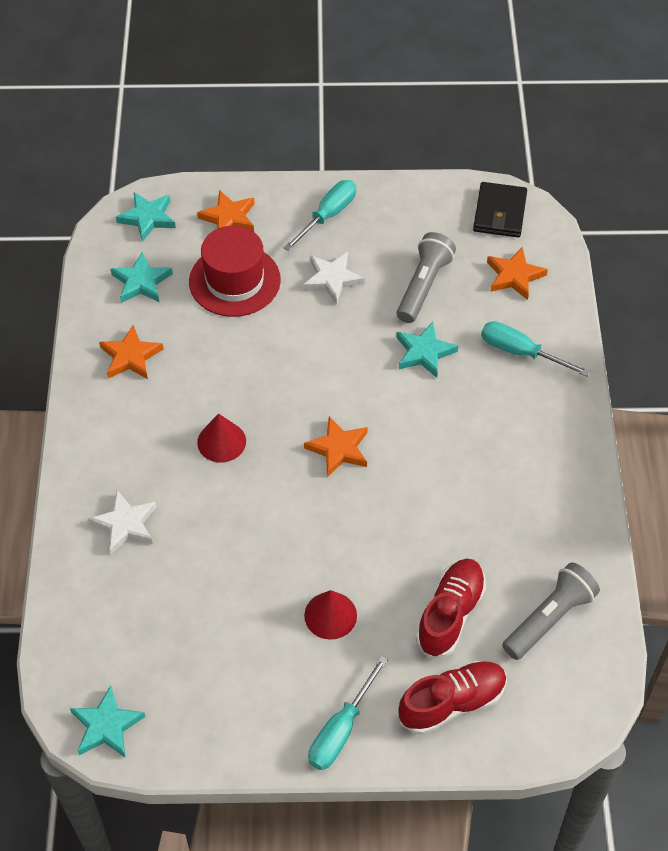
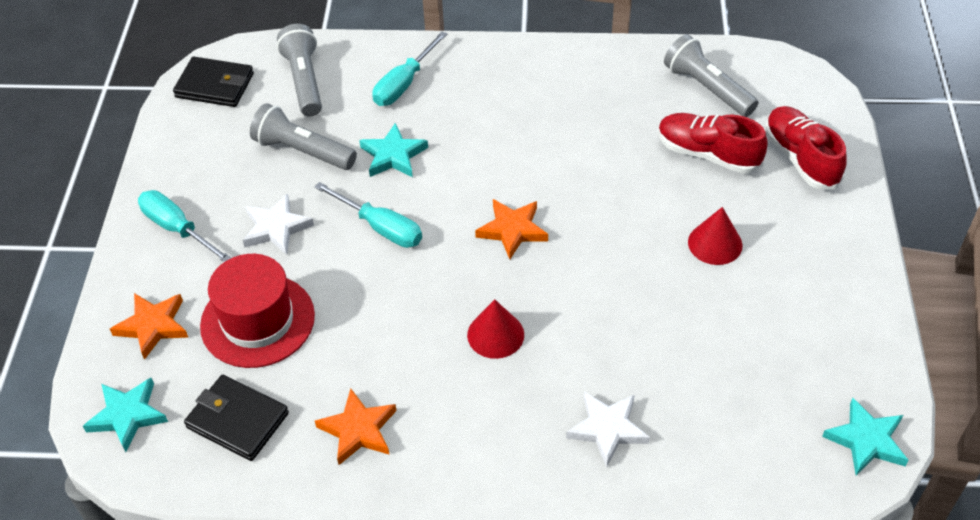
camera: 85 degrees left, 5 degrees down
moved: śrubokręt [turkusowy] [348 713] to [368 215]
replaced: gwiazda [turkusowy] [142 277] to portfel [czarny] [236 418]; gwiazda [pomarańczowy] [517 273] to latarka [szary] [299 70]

——————————

* WORK TASK
Which of the lines above hold the word "turkusowy"? Copy each one.

* COMPLETED EXERCISE
moved: śrubokręt [turkusowy] [348 713] to [368 215]
replaced: gwiazda [turkusowy] [142 277] to portfel [czarny] [236 418]; gwiazda [pomarańczowy] [517 273] to latarka [szary] [299 70]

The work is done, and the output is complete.